Items from a data source:

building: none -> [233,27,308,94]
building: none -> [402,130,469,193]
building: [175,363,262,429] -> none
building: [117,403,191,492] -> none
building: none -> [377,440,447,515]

Job → The line with "building: [175,363,262,429] -> none" through the last line of the data: write these out exactly, and no others.

Finished exercise →
building: [175,363,262,429] -> none
building: [117,403,191,492] -> none
building: none -> [377,440,447,515]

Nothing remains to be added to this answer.